Extracted records:
<<<<

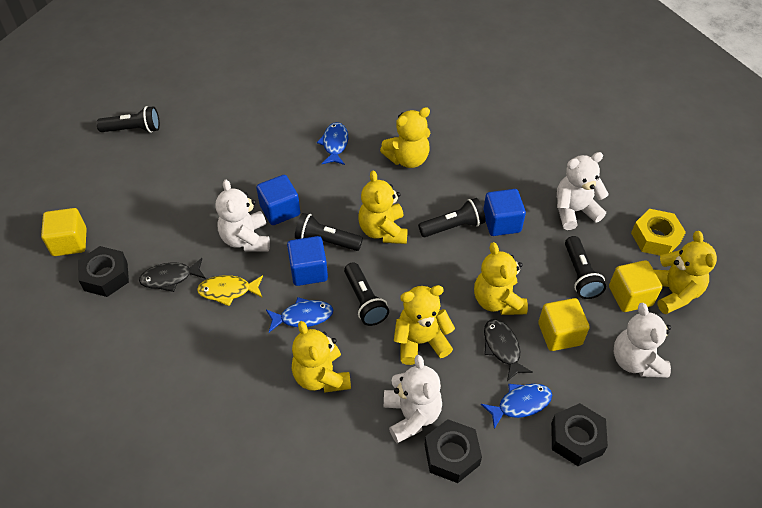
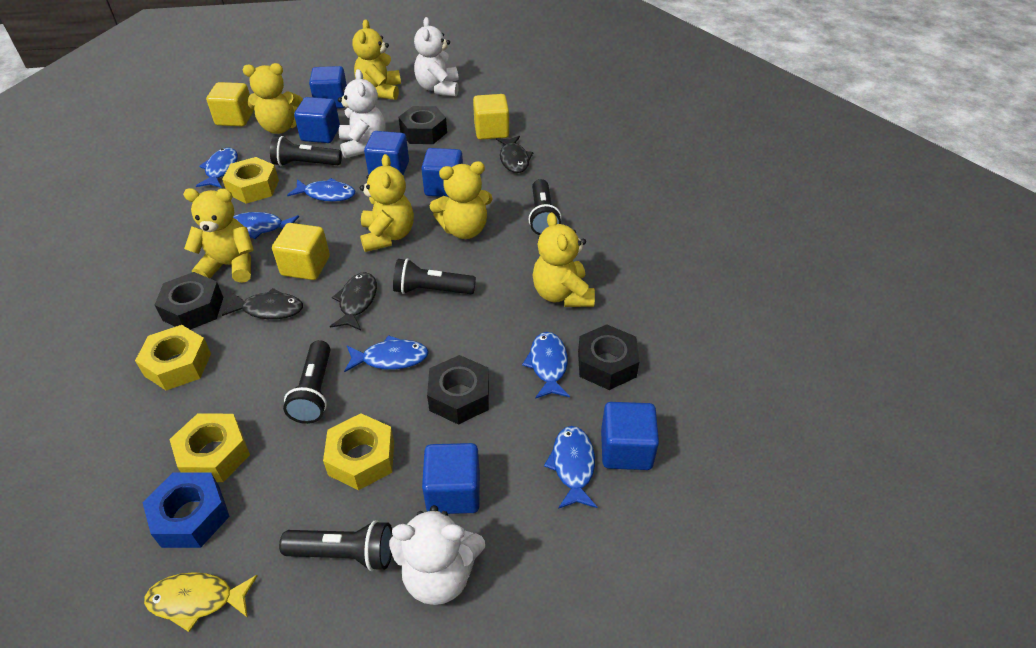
black fish: 2 -> 3
black nut: 3 -> 4
blue cube: 3 -> 6
blue fish: 3 -> 6
blue nut: 0 -> 1
white teddy bear: 4 -> 3
yellow nut: 1 -> 4

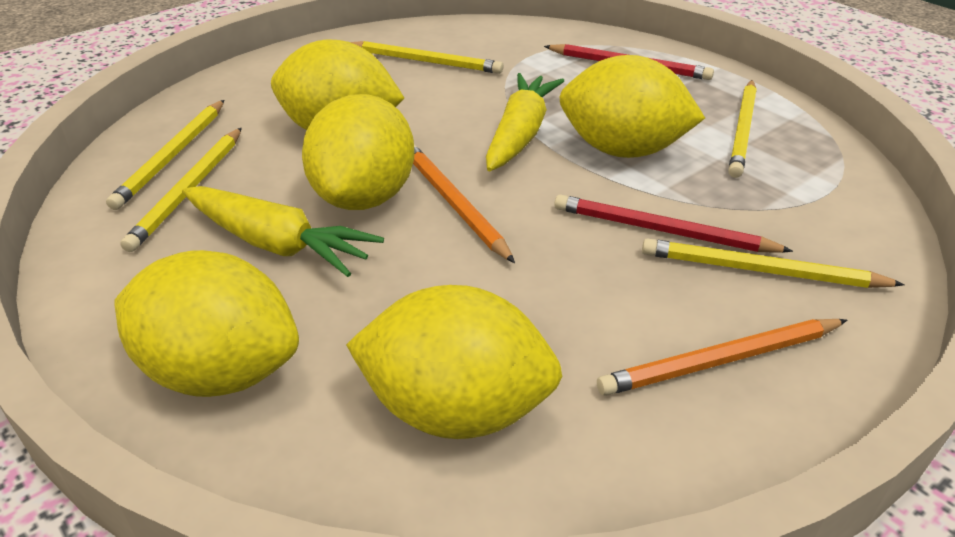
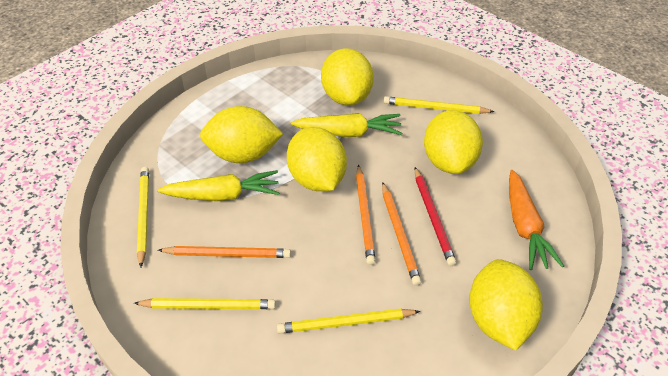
orange carrot: 0 -> 1
orange pencil: 2 -> 3
red pencil: 2 -> 1
yellow pencil: 5 -> 4

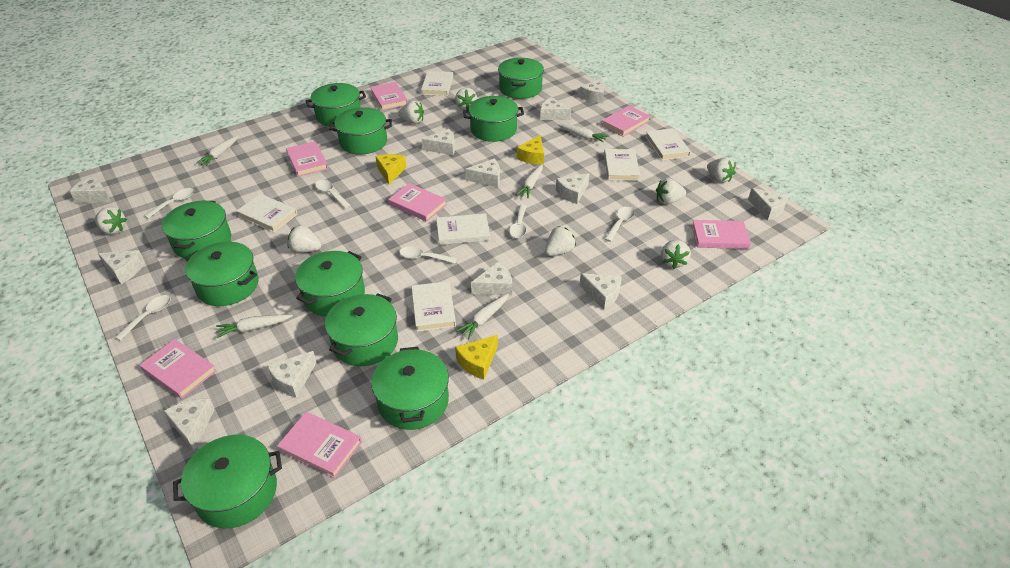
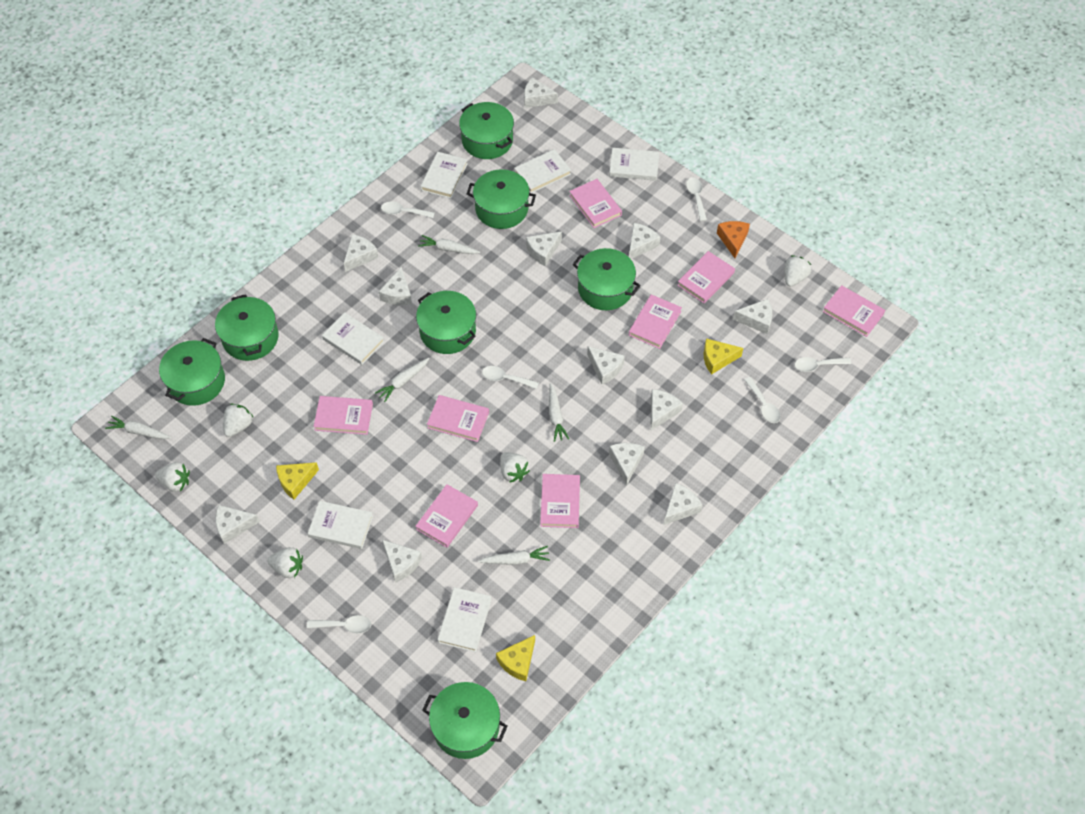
green pot: 10 -> 7
orange cheese: 0 -> 1
pink book: 7 -> 8
white strawberry: 8 -> 5

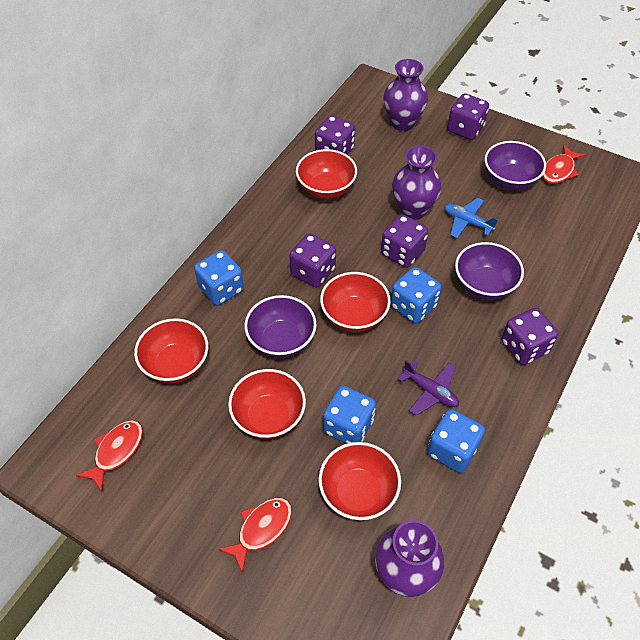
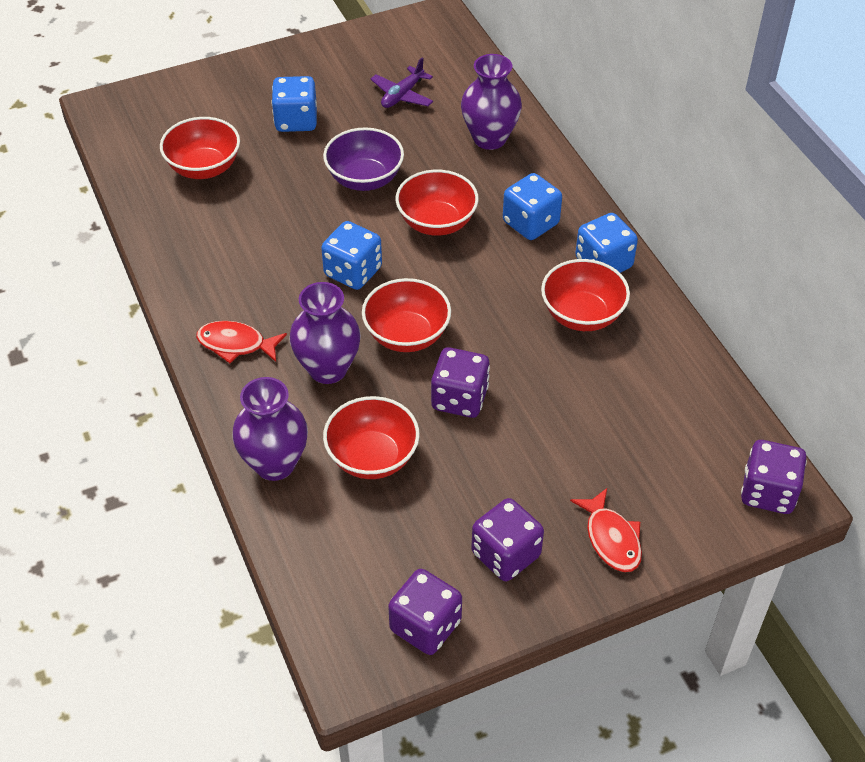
blue plane: 1 -> 0
purple bowl: 3 -> 1
purple dice: 5 -> 4
red fish: 3 -> 2

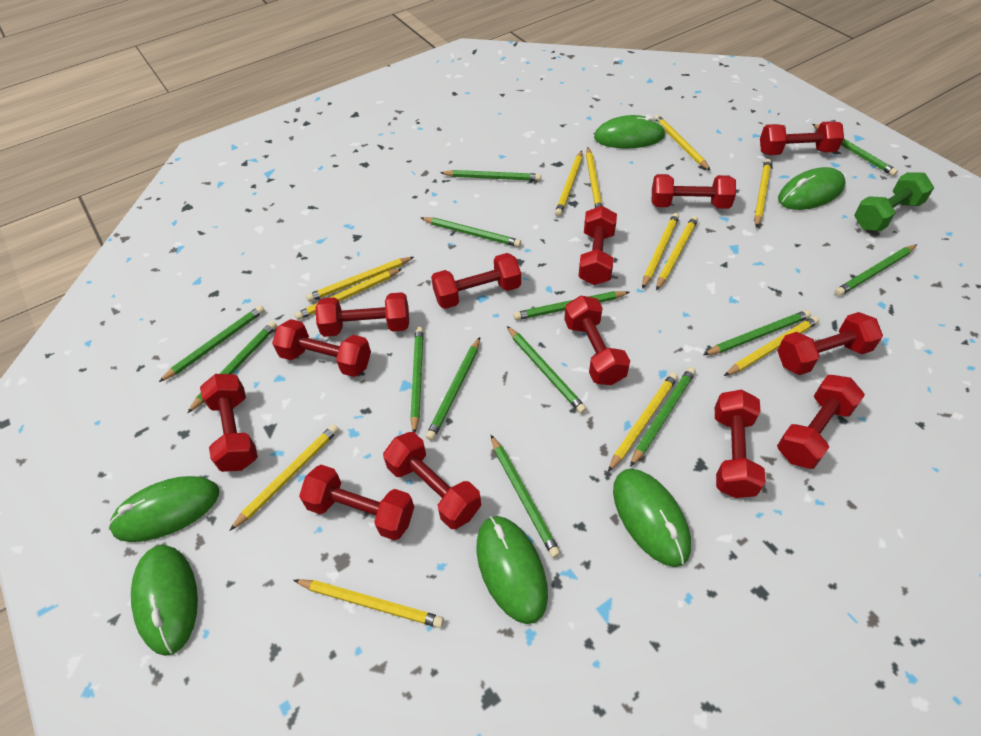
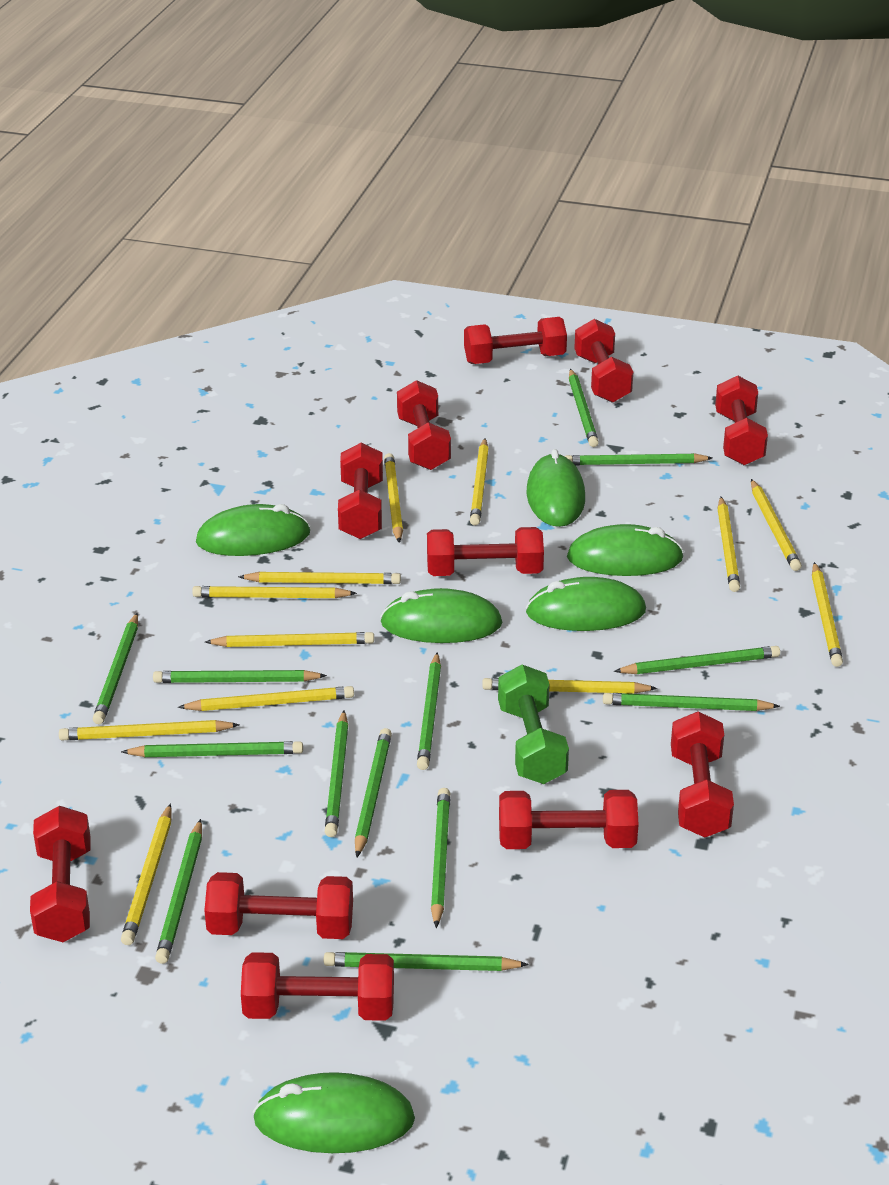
red dumbbell: 13 -> 11

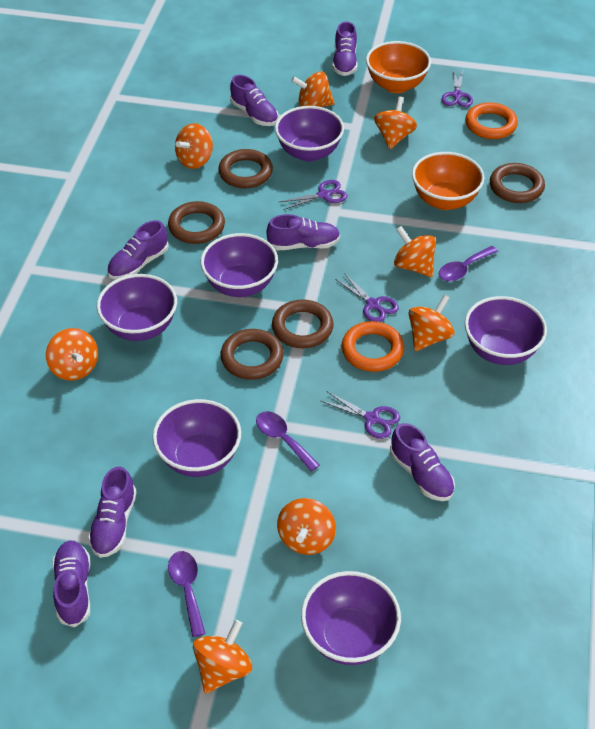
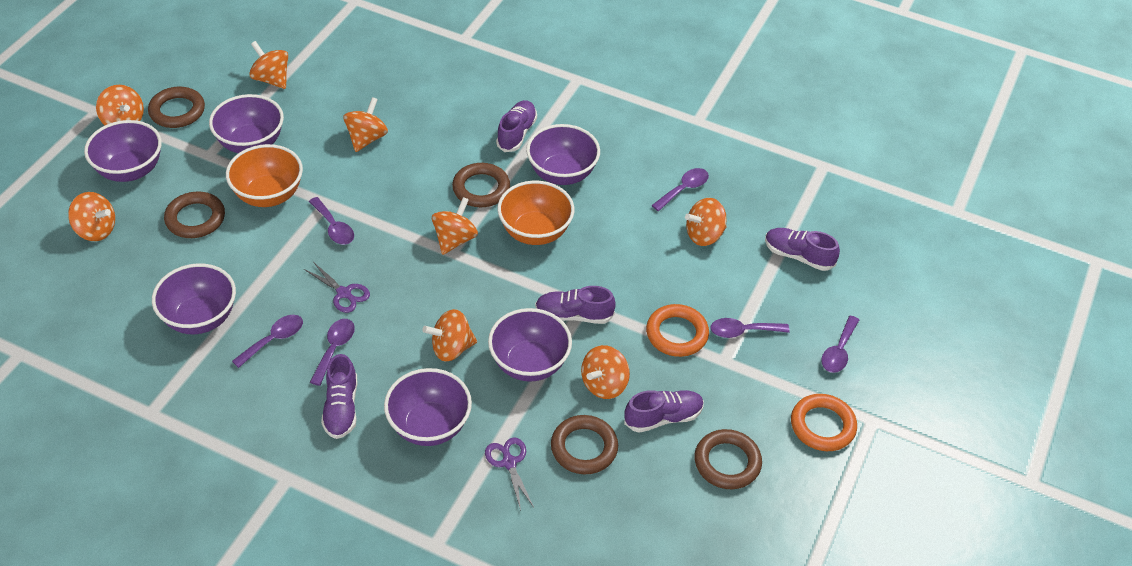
purple scissors: 4 -> 2
purple shoe: 7 -> 5
purple spoon: 3 -> 6

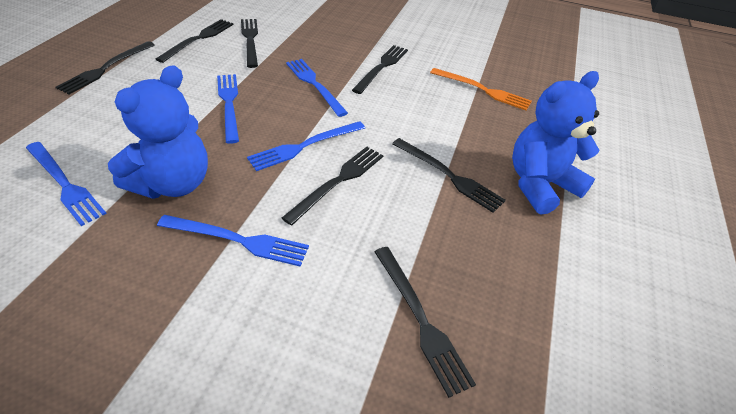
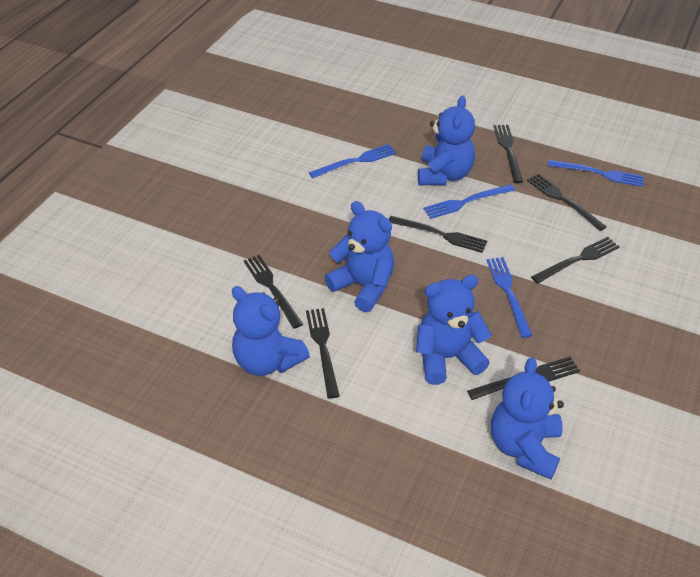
blue fork: 5 -> 4
blue teddy bear: 2 -> 5
orange fork: 1 -> 0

>>>>

Only the lines from the one holding "green pot: 10 -> 7" through the last line of the records should be output, please, exactly and without any pictures.

EXERCISE ANSWER:
green pot: 10 -> 7
orange cheese: 0 -> 1
pink book: 7 -> 8
white strawberry: 8 -> 5

blue plane: 1 -> 0
purple bowl: 3 -> 1
purple dice: 5 -> 4
red fish: 3 -> 2

red dumbbell: 13 -> 11

purple scissors: 4 -> 2
purple shoe: 7 -> 5
purple spoon: 3 -> 6

blue fork: 5 -> 4
blue teddy bear: 2 -> 5
orange fork: 1 -> 0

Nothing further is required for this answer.